## [EXERCISE BRIEF]
Return every line of the items below word for word, leaving out the pictures.

— START MATERIAL FOR THE TASK —

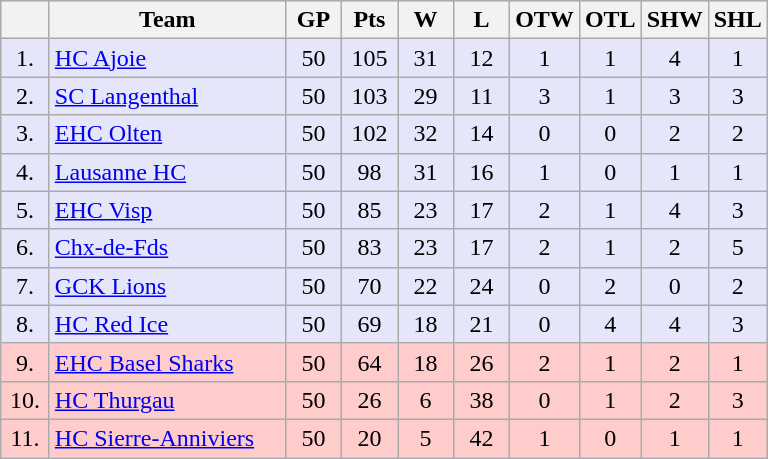
Team [167, 20]
Pts [369, 20]
EHC Olten [167, 134]
70 [369, 286]
9. [26, 362]
1. [26, 58]
GCK Lions [167, 286]
3. [26, 134]
11. [26, 438]
OTW [545, 20]
32 [426, 134]
11 [482, 96]
GP [313, 20]
102 [369, 134]
SHL [738, 20]
Lausanne HC [167, 172]
HC Ajoie [167, 58]
W [426, 20]
HC Red Ice [167, 324]
20 [369, 438]
98 [369, 172]
SC Langenthal [167, 96]
6 [426, 400]
7. [26, 286]
21 [482, 324]
69 [369, 324]
HC Sierre-Anniviers [167, 438]
42 [482, 438]
EHC Basel Sharks [167, 362]
4. [26, 172]
OTL [610, 20]
SHW [674, 20]
103 [369, 96]
6. [26, 248]
HC Thurgau [167, 400]
Chx-de-Fds [167, 248]
24 [482, 286]
2. [26, 96]
5. [26, 210]
16 [482, 172]
105 [369, 58]
85 [369, 210]
38 [482, 400]
64 [369, 362]
10. [26, 400]
22 [426, 286]
29 [426, 96]
83 [369, 248]
L [482, 20]
EHC Visp [167, 210]
8. [26, 324]
12 [482, 58]
14 [482, 134]
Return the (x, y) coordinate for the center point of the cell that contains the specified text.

— END MATERIAL FOR THE TASK —

## [RESULT OF THE EXERCISE]
Team [167, 20]
Pts [369, 20]
EHC Olten [167, 134]
70 [369, 286]
9. [26, 362]
1. [26, 58]
GCK Lions [167, 286]
3. [26, 134]
11. [26, 438]
OTW [545, 20]
32 [426, 134]
11 [482, 96]
GP [313, 20]
102 [369, 134]
SHL [738, 20]
Lausanne HC [167, 172]
HC Ajoie [167, 58]
W [426, 20]
HC Red Ice [167, 324]
20 [369, 438]
98 [369, 172]
SC Langenthal [167, 96]
6 [426, 400]
7. [26, 286]
21 [482, 324]
69 [369, 324]
HC Sierre-Anniviers [167, 438]
42 [482, 438]
EHC Basel Sharks [167, 362]
4. [26, 172]
OTL [610, 20]
SHW [674, 20]
103 [369, 96]
6. [26, 248]
HC Thurgau [167, 400]
Chx-de-Fds [167, 248]
24 [482, 286]
2. [26, 96]
5. [26, 210]
16 [482, 172]
105 [369, 58]
85 [369, 210]
38 [482, 400]
64 [369, 362]
10. [26, 400]
22 [426, 286]
29 [426, 96]
83 [369, 248]
L [482, 20]
EHC Visp [167, 210]
8. [26, 324]
12 [482, 58]
14 [482, 134]
Return the (x, y) coordinate for the center point of the cell that contains the specified text.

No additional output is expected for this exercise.